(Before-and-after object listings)

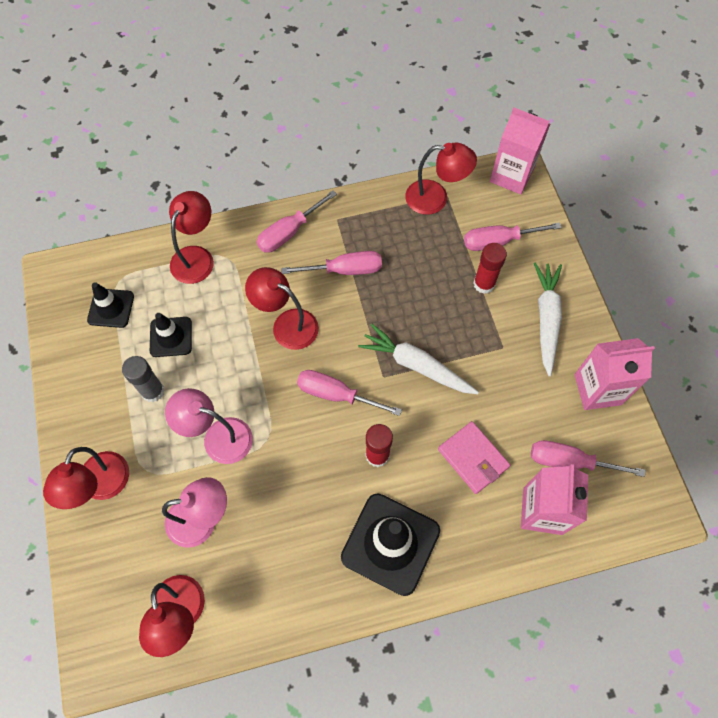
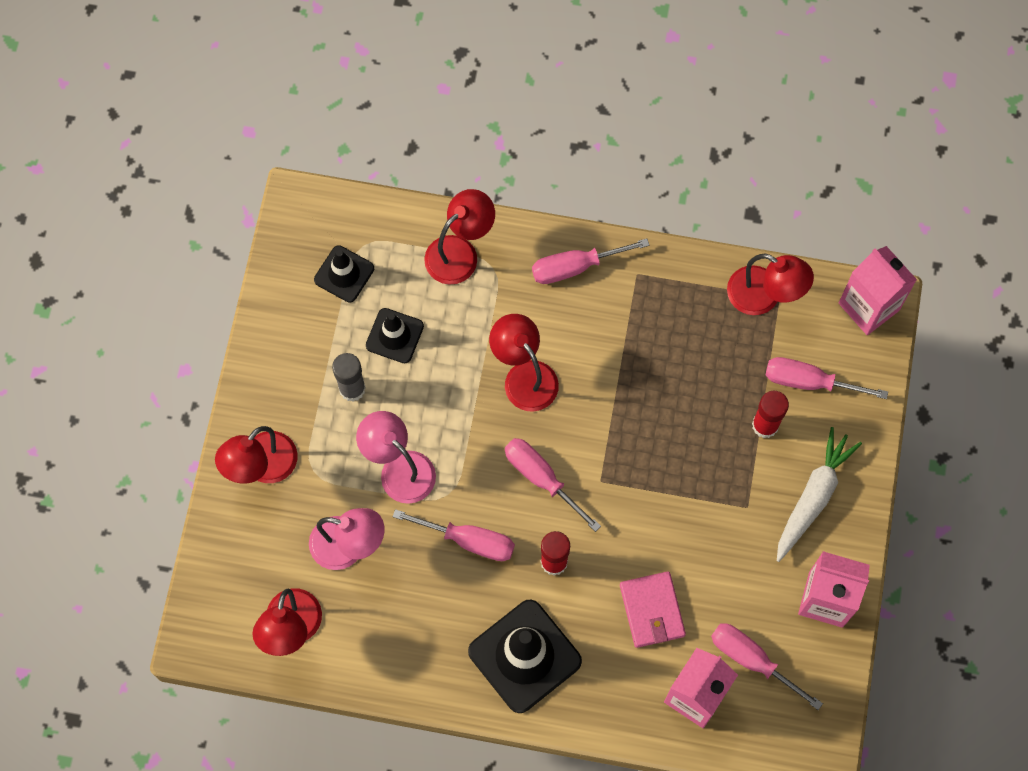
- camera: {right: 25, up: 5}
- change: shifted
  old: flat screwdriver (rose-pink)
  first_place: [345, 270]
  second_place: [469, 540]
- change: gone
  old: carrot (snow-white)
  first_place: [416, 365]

-- What to do --
Copy out the data above exactly, except the pictures.

-- Finished exercise --
- camera: {right: 25, up: 5}
- change: shifted
  old: flat screwdriver (rose-pink)
  first_place: [345, 270]
  second_place: [469, 540]
- change: gone
  old: carrot (snow-white)
  first_place: [416, 365]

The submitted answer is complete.